━━ Material shown ━━

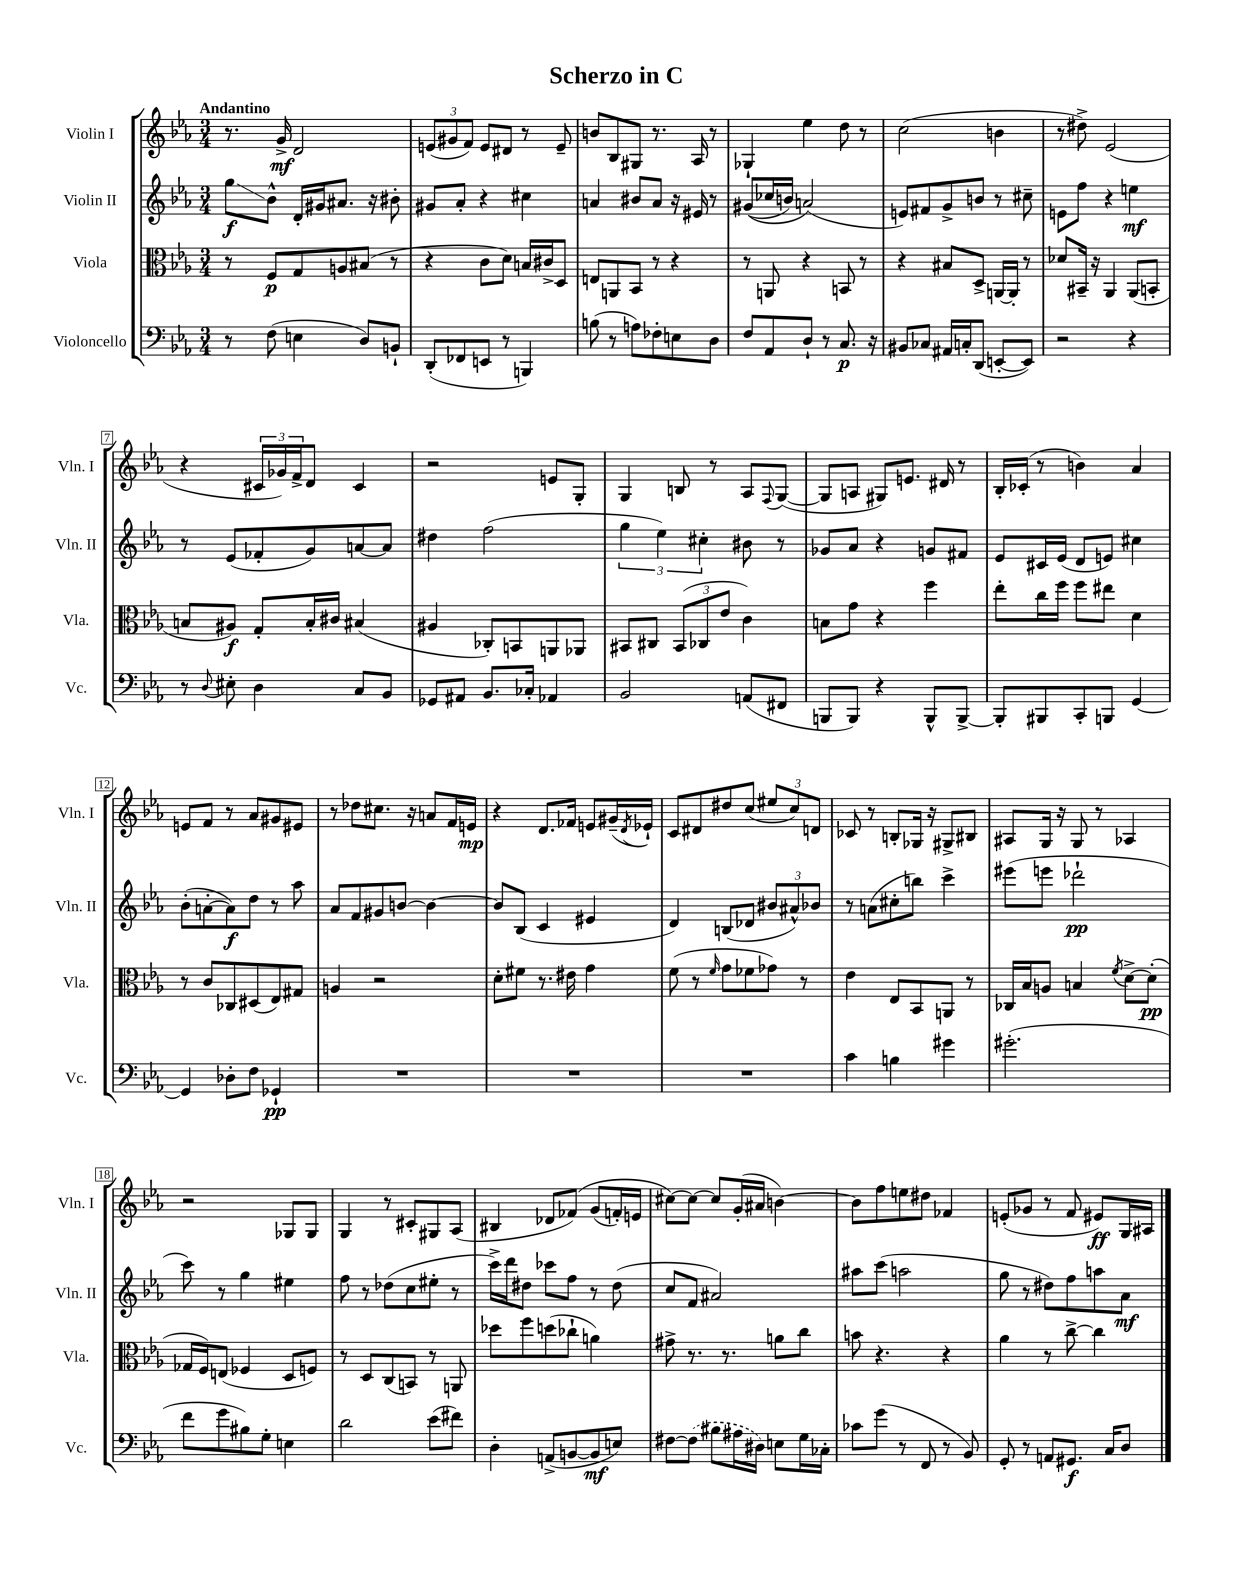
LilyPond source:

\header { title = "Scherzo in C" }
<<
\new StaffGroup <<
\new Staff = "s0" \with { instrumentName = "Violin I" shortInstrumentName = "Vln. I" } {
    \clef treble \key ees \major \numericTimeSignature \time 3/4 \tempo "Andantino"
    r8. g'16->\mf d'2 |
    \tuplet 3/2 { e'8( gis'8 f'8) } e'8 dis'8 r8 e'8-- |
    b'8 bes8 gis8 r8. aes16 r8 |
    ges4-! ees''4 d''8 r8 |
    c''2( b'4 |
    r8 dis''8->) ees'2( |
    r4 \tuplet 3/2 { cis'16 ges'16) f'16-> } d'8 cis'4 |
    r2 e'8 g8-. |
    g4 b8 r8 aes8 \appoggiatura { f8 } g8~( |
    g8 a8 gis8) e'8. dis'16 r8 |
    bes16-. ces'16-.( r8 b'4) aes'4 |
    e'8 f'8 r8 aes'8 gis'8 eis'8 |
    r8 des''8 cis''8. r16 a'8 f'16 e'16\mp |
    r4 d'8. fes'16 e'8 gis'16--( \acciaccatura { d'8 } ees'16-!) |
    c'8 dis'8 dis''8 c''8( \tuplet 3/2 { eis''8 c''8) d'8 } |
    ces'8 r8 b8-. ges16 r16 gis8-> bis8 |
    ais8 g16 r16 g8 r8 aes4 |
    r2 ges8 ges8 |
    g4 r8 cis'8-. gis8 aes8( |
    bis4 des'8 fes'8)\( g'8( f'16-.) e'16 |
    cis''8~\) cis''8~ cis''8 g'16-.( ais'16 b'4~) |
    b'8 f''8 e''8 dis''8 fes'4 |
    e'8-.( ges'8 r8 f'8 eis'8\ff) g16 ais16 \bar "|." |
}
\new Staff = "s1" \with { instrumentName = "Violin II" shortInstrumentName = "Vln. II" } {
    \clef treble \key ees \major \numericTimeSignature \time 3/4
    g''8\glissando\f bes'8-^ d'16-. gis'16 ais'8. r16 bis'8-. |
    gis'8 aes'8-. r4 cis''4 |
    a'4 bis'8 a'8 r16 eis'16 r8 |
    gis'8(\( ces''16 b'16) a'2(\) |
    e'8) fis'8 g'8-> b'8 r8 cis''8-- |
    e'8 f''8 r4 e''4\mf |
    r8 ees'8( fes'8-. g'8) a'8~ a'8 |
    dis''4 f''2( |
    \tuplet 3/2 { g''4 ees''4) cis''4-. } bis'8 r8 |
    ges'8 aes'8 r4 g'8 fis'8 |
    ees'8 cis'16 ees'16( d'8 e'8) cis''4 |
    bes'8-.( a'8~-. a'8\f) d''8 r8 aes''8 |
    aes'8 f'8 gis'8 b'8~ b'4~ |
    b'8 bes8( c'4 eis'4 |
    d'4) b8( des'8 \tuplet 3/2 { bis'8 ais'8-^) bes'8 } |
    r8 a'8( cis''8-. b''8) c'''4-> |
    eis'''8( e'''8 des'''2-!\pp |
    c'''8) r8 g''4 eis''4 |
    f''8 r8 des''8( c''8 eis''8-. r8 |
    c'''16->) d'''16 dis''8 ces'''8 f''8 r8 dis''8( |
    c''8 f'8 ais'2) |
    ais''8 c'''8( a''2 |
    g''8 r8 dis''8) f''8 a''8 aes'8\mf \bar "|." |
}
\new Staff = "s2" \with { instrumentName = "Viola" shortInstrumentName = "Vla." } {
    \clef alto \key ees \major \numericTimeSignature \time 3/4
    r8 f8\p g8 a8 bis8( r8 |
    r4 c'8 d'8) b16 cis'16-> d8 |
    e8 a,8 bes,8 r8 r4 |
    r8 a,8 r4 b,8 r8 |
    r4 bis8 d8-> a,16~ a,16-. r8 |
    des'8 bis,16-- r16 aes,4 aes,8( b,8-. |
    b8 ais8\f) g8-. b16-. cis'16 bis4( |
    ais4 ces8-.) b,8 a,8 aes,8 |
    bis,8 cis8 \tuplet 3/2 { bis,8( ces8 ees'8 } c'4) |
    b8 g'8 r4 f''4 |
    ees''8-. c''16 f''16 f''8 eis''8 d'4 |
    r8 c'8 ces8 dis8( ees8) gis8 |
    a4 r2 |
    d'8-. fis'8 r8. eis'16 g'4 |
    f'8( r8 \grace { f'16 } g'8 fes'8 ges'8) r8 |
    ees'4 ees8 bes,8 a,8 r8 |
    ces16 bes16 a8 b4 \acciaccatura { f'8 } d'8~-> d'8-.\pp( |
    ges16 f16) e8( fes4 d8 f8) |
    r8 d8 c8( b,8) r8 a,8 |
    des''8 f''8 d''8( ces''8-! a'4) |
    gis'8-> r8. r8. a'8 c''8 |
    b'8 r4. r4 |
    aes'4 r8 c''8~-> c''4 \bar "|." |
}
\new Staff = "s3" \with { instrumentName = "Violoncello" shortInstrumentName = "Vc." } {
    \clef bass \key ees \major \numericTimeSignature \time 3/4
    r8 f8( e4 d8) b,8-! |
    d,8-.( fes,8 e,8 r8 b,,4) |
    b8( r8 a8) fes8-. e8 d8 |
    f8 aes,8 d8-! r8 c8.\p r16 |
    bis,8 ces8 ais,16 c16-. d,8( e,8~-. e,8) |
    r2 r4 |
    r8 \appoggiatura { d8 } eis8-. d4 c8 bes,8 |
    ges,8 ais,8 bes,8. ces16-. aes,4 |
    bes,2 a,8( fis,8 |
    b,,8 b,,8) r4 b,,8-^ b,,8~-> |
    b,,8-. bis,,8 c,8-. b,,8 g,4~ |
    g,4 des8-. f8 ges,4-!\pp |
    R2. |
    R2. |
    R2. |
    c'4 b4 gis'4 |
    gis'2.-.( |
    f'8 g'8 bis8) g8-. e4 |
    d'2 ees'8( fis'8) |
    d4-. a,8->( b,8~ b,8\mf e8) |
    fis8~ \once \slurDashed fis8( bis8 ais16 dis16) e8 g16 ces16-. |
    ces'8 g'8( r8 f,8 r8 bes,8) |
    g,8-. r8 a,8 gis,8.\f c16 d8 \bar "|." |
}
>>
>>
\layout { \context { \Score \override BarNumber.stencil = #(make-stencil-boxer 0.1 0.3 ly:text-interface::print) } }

━━━
━━ Material shown ━━

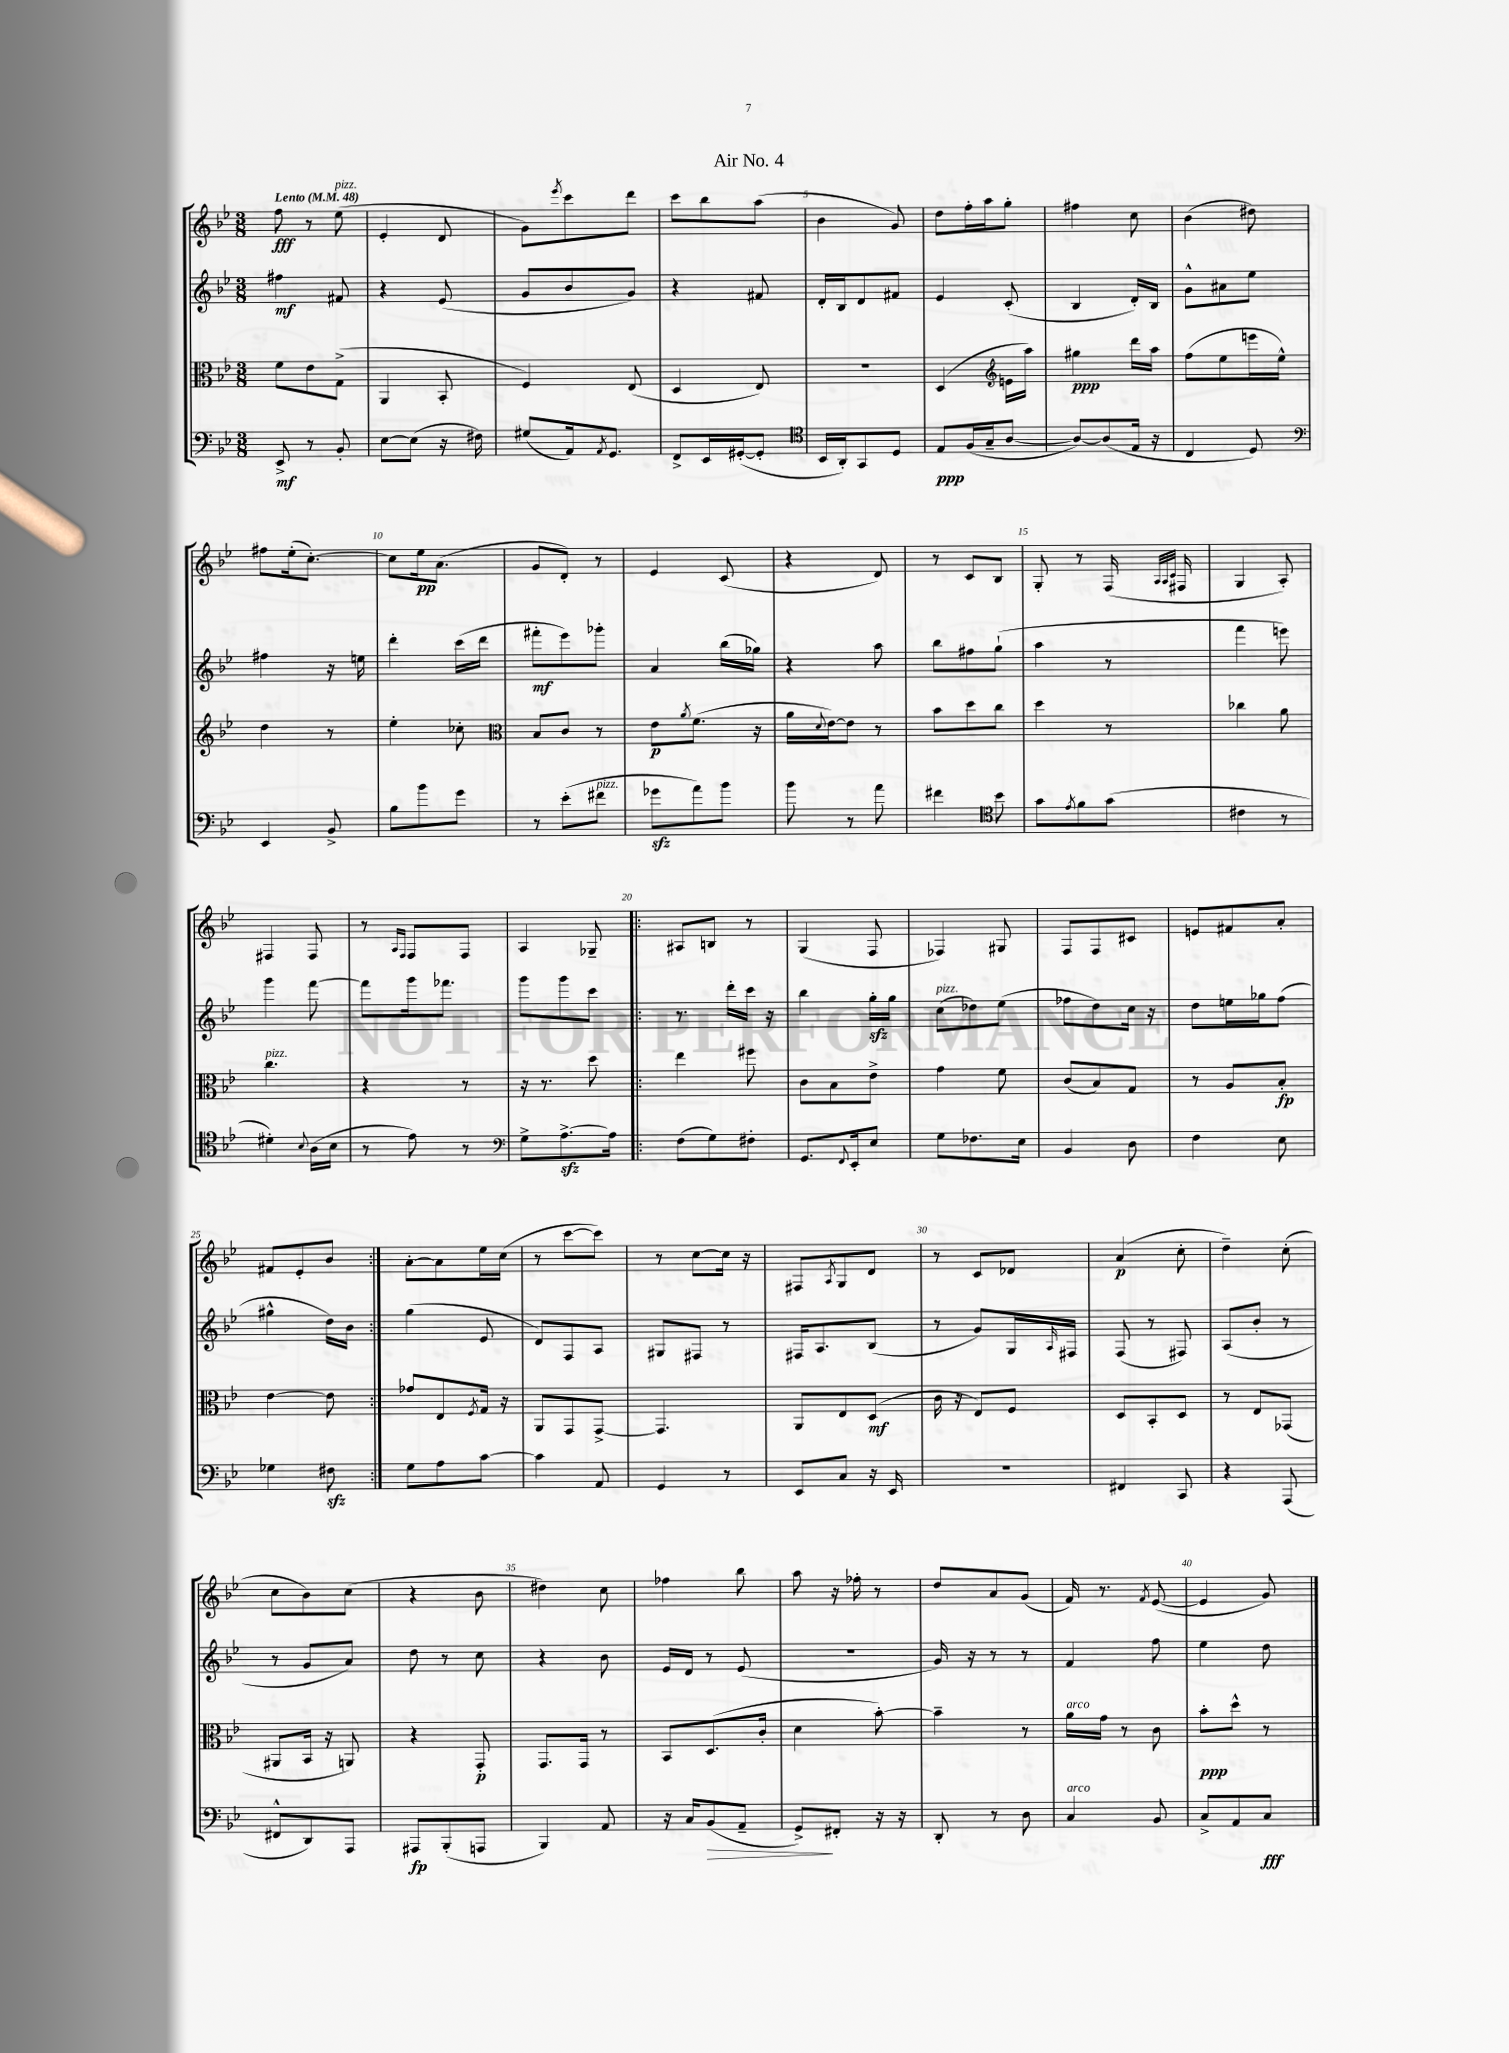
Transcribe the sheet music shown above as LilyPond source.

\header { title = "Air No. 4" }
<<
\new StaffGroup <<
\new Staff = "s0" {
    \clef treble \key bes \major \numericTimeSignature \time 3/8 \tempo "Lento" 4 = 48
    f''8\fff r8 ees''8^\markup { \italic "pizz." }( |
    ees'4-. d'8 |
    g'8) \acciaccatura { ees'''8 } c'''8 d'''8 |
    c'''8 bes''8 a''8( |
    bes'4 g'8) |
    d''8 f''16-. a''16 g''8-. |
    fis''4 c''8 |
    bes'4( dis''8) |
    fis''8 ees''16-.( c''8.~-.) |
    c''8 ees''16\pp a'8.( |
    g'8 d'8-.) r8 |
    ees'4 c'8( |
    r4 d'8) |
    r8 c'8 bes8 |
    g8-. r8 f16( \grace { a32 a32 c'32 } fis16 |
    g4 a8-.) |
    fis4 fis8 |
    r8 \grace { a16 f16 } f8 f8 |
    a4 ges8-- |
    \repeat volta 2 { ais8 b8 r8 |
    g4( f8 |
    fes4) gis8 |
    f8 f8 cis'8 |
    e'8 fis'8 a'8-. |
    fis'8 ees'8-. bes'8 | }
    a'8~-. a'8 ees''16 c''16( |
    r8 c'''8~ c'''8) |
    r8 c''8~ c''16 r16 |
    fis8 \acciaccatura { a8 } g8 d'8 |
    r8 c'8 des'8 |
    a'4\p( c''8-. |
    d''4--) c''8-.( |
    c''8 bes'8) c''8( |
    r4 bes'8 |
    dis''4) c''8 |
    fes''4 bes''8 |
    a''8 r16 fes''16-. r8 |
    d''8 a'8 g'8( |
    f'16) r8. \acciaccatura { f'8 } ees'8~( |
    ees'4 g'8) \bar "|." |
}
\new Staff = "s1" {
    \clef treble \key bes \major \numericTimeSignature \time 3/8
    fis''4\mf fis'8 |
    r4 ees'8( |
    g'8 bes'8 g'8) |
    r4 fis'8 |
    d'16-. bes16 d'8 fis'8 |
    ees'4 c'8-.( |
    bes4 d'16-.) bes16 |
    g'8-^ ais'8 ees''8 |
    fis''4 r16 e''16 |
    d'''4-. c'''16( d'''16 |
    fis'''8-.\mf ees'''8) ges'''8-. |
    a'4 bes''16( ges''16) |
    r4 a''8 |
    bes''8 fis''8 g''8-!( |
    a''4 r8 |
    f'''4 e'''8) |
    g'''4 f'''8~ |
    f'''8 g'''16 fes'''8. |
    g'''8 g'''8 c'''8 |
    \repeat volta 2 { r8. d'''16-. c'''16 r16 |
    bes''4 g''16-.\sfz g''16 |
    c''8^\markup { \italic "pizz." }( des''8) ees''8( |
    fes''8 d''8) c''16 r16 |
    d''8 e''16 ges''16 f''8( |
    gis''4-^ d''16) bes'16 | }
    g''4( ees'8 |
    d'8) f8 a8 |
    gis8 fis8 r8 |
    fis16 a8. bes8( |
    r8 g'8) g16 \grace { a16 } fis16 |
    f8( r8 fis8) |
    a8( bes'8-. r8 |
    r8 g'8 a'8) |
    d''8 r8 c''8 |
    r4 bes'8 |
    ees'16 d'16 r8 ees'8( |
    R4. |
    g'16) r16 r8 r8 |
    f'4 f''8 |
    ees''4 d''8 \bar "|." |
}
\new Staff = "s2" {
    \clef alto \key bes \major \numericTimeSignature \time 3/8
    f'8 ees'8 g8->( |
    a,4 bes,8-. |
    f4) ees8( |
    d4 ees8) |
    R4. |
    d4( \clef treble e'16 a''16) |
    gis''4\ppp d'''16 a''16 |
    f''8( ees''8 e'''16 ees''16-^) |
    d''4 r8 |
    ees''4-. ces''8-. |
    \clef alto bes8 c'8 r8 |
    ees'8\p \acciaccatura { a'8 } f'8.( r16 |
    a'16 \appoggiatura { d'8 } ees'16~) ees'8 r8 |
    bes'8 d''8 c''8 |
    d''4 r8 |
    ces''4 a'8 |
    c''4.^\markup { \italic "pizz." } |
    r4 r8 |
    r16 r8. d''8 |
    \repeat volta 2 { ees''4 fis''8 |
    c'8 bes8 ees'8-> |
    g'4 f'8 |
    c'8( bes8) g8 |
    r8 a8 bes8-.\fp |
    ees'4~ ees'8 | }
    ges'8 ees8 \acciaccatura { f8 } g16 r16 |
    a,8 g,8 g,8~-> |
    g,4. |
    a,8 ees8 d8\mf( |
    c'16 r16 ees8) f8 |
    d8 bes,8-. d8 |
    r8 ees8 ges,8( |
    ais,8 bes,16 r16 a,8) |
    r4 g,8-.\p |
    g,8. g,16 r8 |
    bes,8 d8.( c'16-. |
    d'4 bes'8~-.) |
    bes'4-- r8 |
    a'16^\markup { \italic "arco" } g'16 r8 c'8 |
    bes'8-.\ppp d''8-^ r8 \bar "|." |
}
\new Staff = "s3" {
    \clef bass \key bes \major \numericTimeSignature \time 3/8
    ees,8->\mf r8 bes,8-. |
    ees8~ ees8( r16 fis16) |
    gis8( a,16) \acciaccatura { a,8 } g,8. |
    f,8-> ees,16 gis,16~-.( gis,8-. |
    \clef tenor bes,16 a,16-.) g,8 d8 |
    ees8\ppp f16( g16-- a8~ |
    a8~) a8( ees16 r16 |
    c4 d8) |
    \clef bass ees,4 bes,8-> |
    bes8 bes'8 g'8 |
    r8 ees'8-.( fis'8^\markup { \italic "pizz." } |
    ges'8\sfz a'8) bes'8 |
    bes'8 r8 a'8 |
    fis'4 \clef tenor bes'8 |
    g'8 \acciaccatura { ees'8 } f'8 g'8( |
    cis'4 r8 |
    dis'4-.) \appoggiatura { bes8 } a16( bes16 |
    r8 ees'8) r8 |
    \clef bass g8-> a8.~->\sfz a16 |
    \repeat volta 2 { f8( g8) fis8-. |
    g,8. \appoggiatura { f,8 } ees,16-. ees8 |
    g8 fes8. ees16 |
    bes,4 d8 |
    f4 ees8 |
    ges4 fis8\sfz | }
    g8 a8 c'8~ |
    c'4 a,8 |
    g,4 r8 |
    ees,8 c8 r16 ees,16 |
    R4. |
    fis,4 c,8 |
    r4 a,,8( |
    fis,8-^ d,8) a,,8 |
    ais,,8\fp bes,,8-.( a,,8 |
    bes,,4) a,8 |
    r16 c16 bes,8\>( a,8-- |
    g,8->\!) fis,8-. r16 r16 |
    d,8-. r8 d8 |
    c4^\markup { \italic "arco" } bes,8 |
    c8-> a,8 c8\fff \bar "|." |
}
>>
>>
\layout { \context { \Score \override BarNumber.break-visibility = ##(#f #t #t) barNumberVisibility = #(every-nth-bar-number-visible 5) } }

━━━

List every line of the data above that contains the string "time", treating uppercase and lowercase as different.

    \clef treble \key ees \major \numericTimeSignature \time 3/4 \tempo "Andantino"
    \clef treble \key ees \major \numericTimeSignature \time 3/4
    \clef alto \key ees \major \numericTimeSignature \time 3/4
    \clef bass \key ees \major \numericTimeSignature \time 3/4
    \clef treble \key bes \major \numericTimeSignature \time 3/8 \tempo "Lento" 4 = 48
    \clef treble \key bes \major \numericTimeSignature \time 3/8
    \clef alto \key bes \major \numericTimeSignature \time 3/8
    \clef bass \key bes \major \numericTimeSignature \time 3/8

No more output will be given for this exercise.